» **Available data**
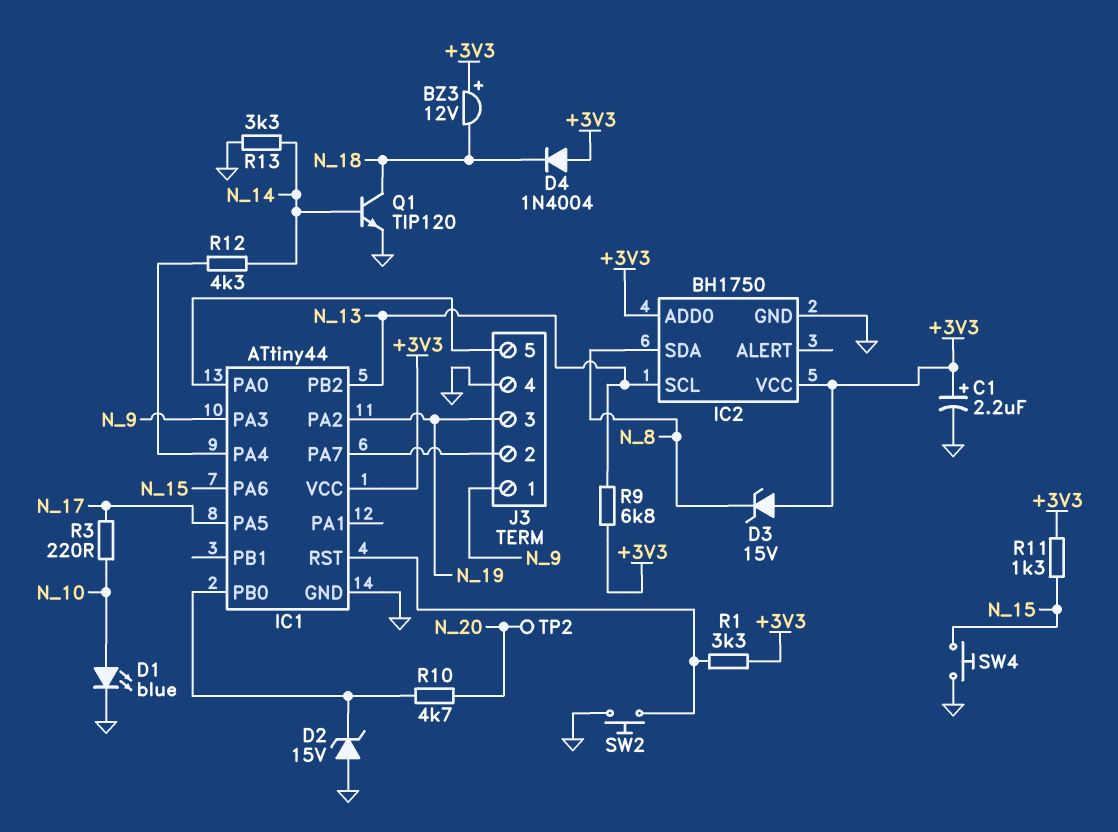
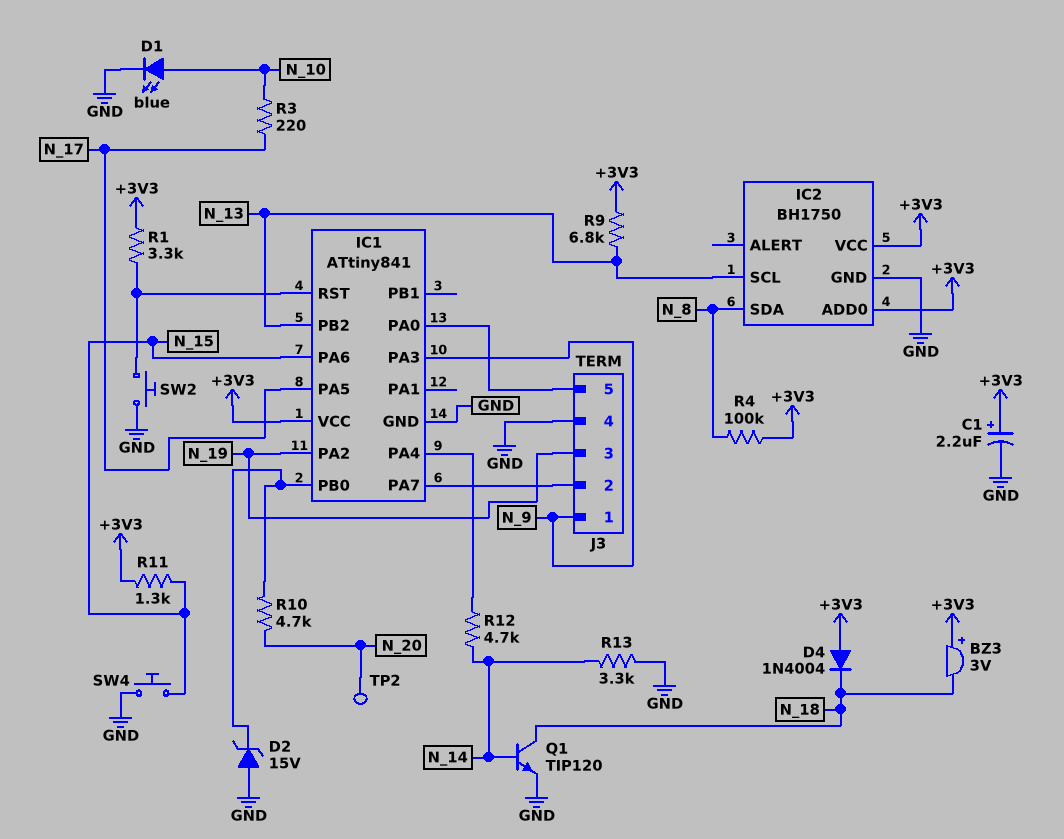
BZ3: buzzer 12V (plus +3V3, minus N_18) -> buzzer 3V (plus +3V3, minus N_18)
D3: zener 15V (A +3V3, K N_8) -> none
IC1: ATtiny44 -> ATtiny841
R4: none -> 100k (+3V3, N_8)
R12: 4.3k (IC1/PA4, N_14) -> 4.7k (IC1/PA4, N_14)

» **Exercise**
Apart from the pictures, return every entry above exactly as given.

» **Response to this exercise**
BZ3: buzzer 12V (plus +3V3, minus N_18) -> buzzer 3V (plus +3V3, minus N_18)
D3: zener 15V (A +3V3, K N_8) -> none
IC1: ATtiny44 -> ATtiny841
R4: none -> 100k (+3V3, N_8)
R12: 4.3k (IC1/PA4, N_14) -> 4.7k (IC1/PA4, N_14)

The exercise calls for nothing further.